* Work instruction *
Lines from the one containing "grey gift: 1 -> 4" through the last line of the data below are to be returned exactly; leave out the rest.

* Records provided *
*** Begin section ***

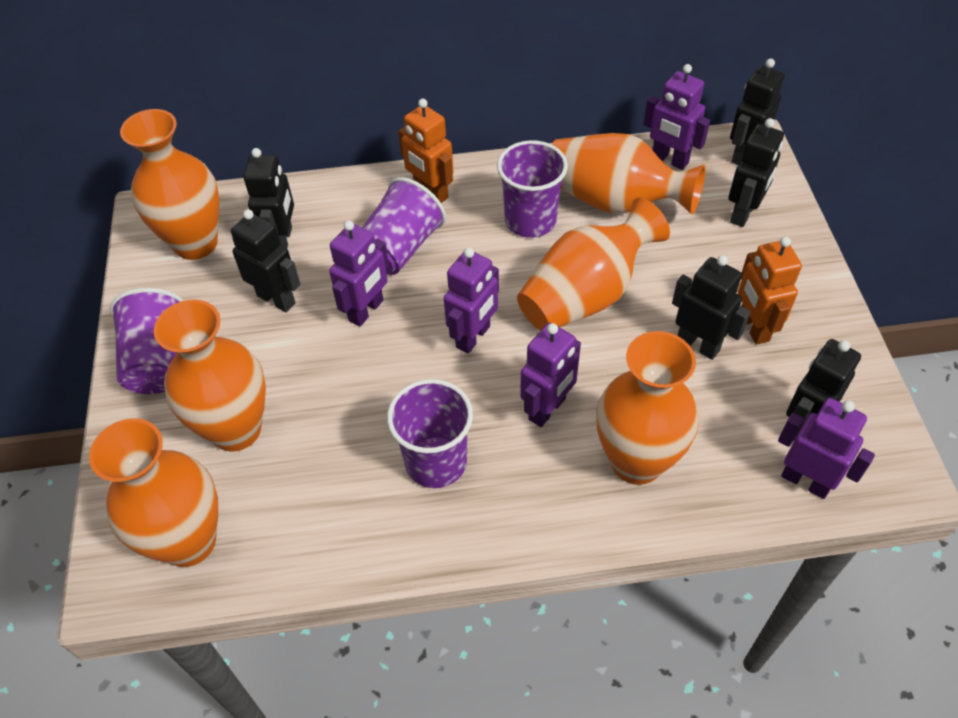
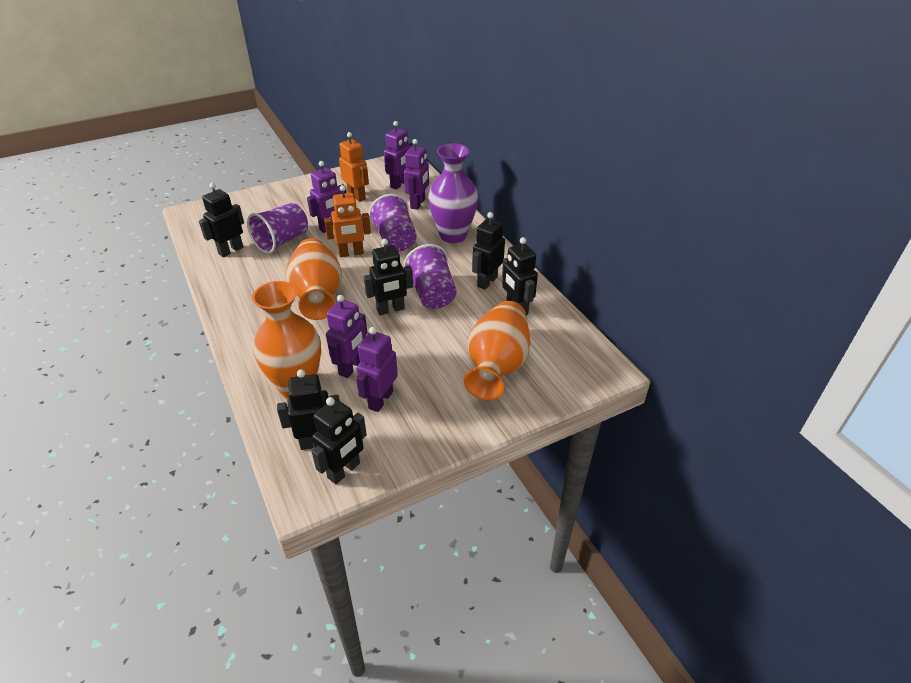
orange vase: 6 -> 3
purple cup: 4 -> 3
purple vase: 0 -> 1

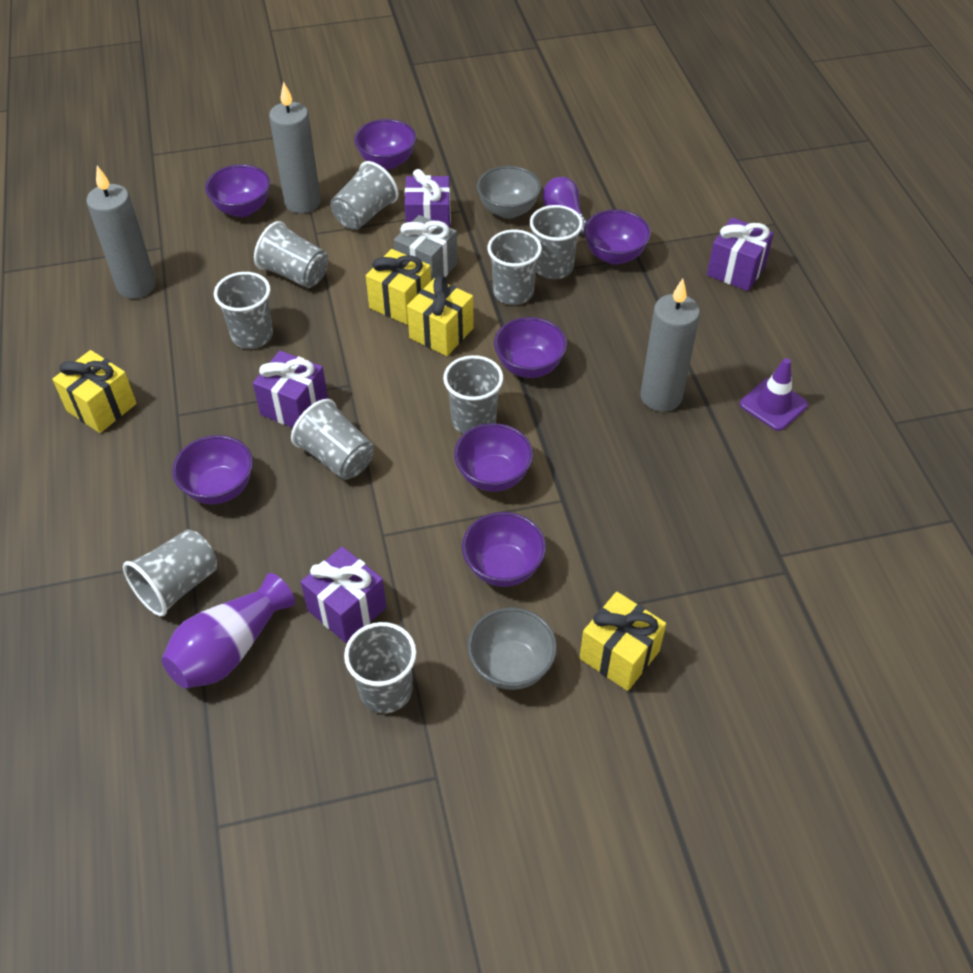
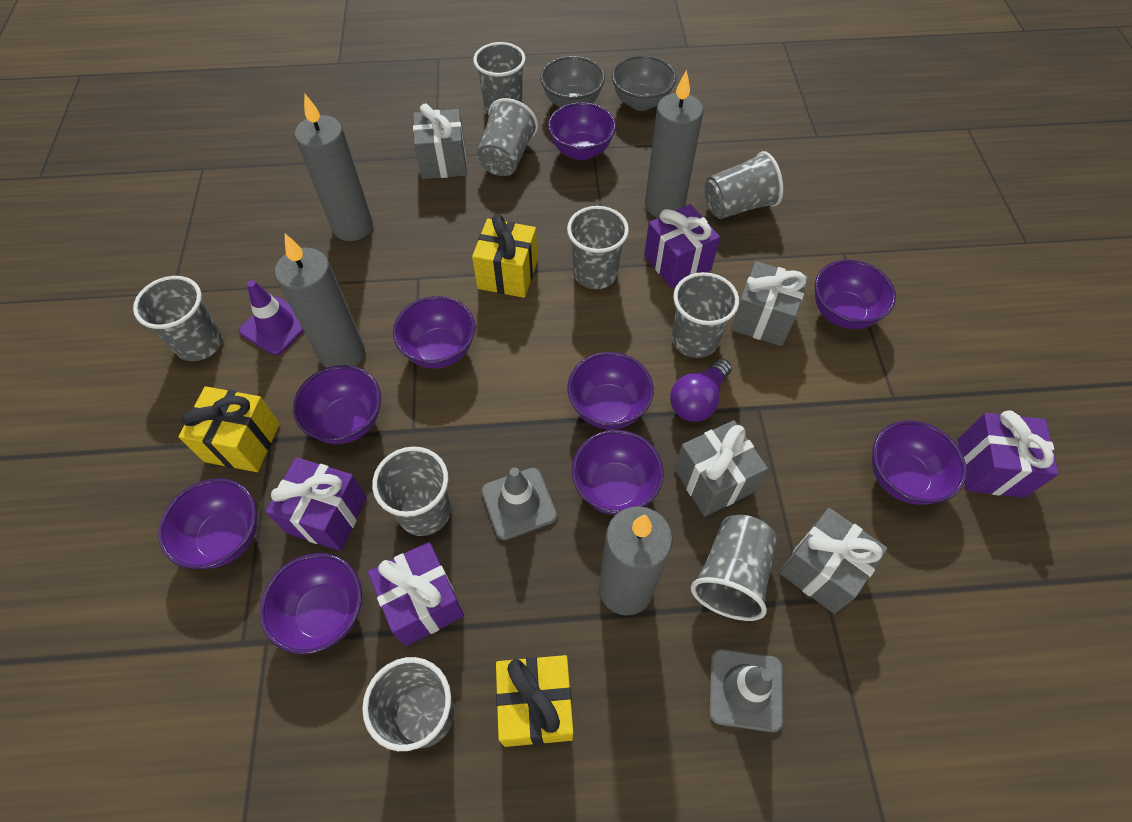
grey candle: 3 -> 4
grey gift: 1 -> 4
grey traffic cone: 0 -> 2
purple bowl: 7 -> 9
purple vase: 1 -> 0
yellow gift: 4 -> 3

*** End section ***

* Written reply *
grey gift: 1 -> 4
grey traffic cone: 0 -> 2
purple bowl: 7 -> 9
purple vase: 1 -> 0
yellow gift: 4 -> 3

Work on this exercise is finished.